THE PROBLEM> With the line containing "yellow brush: 4 -> 3" as the start and the line containing "yellow lemon: 13 -> 14" as the end, transcribe that span of the entries below exactly, including both.

THE RECORDS>
___
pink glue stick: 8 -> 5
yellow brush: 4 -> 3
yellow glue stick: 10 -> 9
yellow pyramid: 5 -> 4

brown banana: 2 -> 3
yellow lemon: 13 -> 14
___
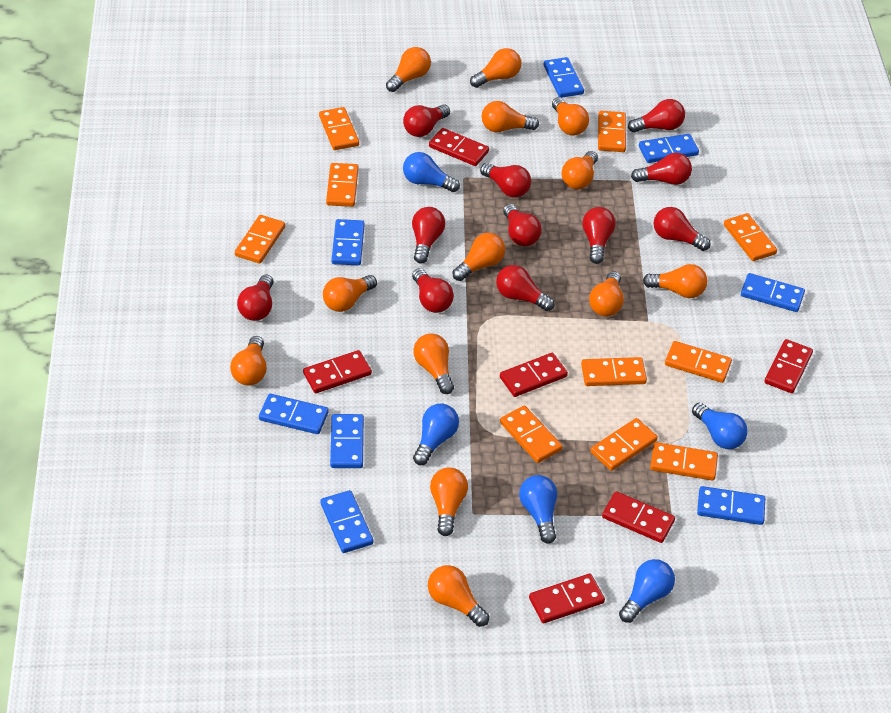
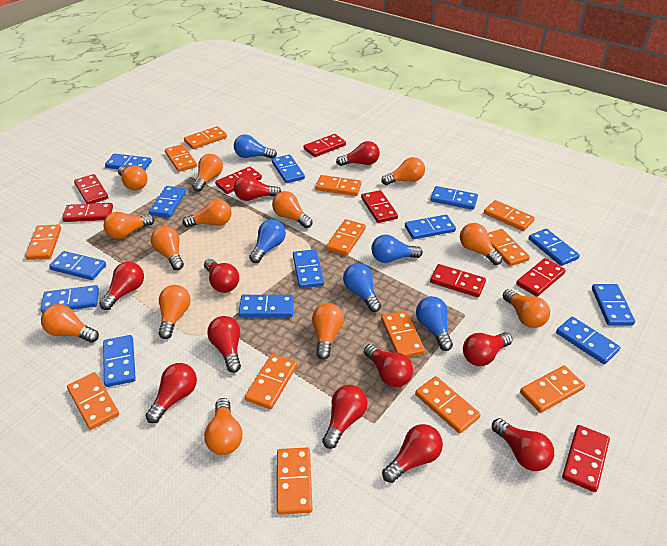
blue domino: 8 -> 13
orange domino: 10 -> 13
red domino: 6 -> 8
___
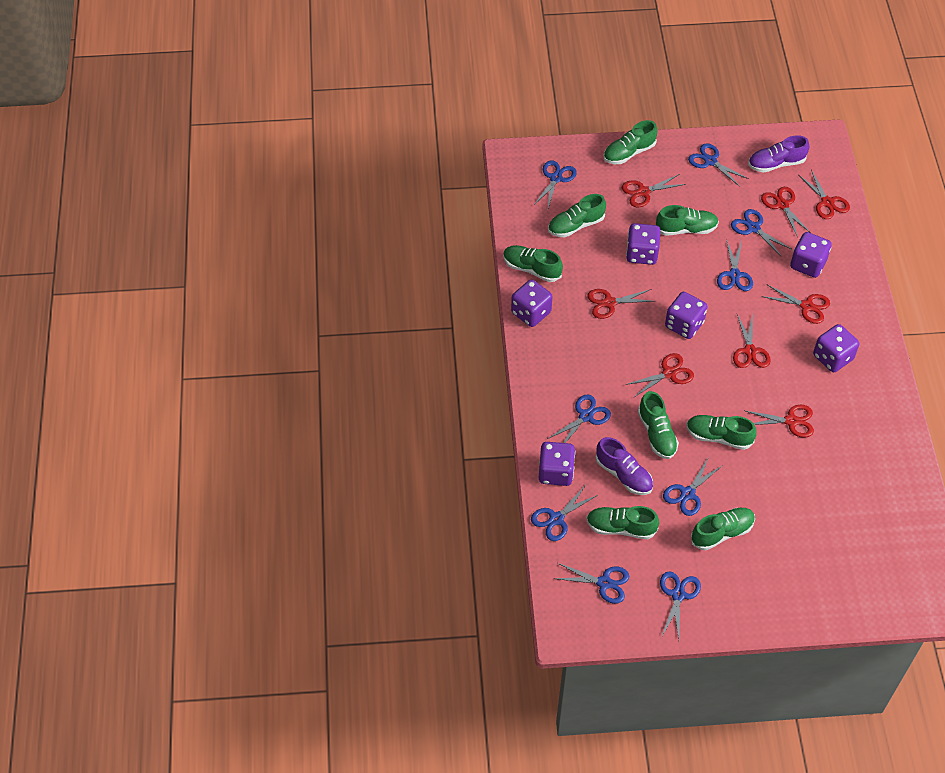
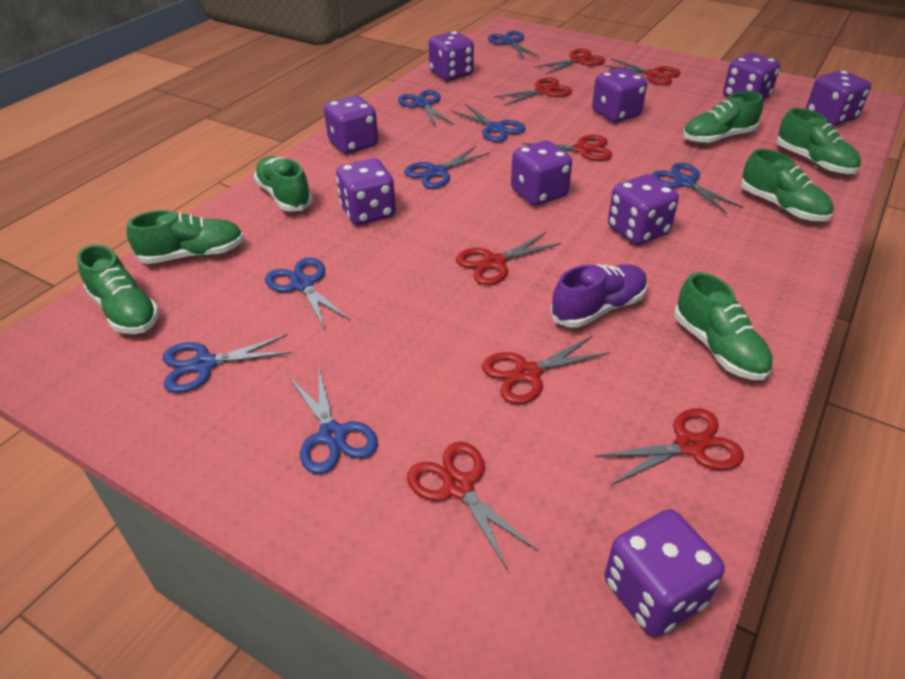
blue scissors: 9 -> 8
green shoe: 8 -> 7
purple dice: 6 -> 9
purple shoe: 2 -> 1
___
YOUR RESPONSE>
yellow brush: 4 -> 3
yellow glue stick: 10 -> 9
yellow pyramid: 5 -> 4

brown banana: 2 -> 3
yellow lemon: 13 -> 14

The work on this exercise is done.